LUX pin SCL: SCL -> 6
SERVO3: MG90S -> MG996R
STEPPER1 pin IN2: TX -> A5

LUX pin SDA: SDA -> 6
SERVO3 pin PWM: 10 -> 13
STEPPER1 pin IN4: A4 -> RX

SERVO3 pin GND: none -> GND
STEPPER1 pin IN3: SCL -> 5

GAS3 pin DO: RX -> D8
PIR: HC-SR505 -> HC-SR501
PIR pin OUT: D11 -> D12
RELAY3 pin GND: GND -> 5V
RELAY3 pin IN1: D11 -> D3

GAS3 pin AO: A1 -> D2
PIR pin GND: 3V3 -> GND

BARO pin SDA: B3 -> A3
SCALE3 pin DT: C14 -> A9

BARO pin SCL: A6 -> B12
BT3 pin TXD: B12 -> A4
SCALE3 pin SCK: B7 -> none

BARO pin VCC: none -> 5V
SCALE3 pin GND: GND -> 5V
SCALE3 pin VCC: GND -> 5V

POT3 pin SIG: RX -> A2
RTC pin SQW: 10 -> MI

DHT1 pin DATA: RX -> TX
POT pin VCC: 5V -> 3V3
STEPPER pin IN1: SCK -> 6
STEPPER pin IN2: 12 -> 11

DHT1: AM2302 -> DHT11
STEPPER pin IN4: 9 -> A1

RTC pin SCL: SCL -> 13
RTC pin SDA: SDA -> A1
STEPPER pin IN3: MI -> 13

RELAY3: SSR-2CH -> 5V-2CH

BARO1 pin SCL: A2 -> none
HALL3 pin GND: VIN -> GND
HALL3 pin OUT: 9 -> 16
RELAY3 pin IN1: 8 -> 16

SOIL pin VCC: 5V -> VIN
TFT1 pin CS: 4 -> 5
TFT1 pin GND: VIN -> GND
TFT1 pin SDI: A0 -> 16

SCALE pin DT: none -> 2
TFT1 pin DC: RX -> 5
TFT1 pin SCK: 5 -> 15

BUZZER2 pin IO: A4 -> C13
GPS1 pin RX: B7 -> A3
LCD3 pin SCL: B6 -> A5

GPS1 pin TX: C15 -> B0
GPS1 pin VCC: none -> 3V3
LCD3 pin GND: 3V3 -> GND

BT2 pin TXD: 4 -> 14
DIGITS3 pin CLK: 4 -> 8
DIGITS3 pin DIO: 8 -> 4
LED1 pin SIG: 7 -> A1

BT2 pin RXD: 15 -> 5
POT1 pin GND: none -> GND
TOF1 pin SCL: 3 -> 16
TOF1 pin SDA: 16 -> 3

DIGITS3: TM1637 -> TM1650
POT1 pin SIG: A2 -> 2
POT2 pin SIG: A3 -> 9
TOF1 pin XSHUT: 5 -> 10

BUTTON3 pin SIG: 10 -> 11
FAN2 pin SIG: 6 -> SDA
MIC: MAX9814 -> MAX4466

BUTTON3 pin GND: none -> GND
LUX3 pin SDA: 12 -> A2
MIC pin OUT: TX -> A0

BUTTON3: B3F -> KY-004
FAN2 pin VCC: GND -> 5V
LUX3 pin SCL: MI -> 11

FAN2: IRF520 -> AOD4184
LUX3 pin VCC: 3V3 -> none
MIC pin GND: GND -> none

· · ·

**Activity:**
Lines before the one containing "DHT1: AM2302 -> DHT11" are not wanted; please set down that line and every line after it through the end of the material, exactly.

**Exercise result:**
DHT1: AM2302 -> DHT11
STEPPER pin IN4: 9 -> A1

RTC pin SCL: SCL -> 13
RTC pin SDA: SDA -> A1
STEPPER pin IN3: MI -> 13

RELAY3: SSR-2CH -> 5V-2CH

BARO1 pin SCL: A2 -> none
HALL3 pin GND: VIN -> GND
HALL3 pin OUT: 9 -> 16
RELAY3 pin IN1: 8 -> 16

SOIL pin VCC: 5V -> VIN
TFT1 pin CS: 4 -> 5
TFT1 pin GND: VIN -> GND
TFT1 pin SDI: A0 -> 16

SCALE pin DT: none -> 2
TFT1 pin DC: RX -> 5
TFT1 pin SCK: 5 -> 15

BUZZER2 pin IO: A4 -> C13
GPS1 pin RX: B7 -> A3
LCD3 pin SCL: B6 -> A5

GPS1 pin TX: C15 -> B0
GPS1 pin VCC: none -> 3V3
LCD3 pin GND: 3V3 -> GND

BT2 pin TXD: 4 -> 14
DIGITS3 pin CLK: 4 -> 8
DIGITS3 pin DIO: 8 -> 4
LED1 pin SIG: 7 -> A1

BT2 pin RXD: 15 -> 5
POT1 pin GND: none -> GND
TOF1 pin SCL: 3 -> 16
TOF1 pin SDA: 16 -> 3

DIGITS3: TM1637 -> TM1650
POT1 pin SIG: A2 -> 2
POT2 pin SIG: A3 -> 9
TOF1 pin XSHUT: 5 -> 10

BUTTON3 pin SIG: 10 -> 11
FAN2 pin SIG: 6 -> SDA
MIC: MAX9814 -> MAX4466

BUTTON3 pin GND: none -> GND
LUX3 pin SDA: 12 -> A2
MIC pin OUT: TX -> A0

BUTTON3: B3F -> KY-004
FAN2 pin VCC: GND -> 5V
LUX3 pin SCL: MI -> 11

FAN2: IRF520 -> AOD4184
LUX3 pin VCC: 3V3 -> none
MIC pin GND: GND -> none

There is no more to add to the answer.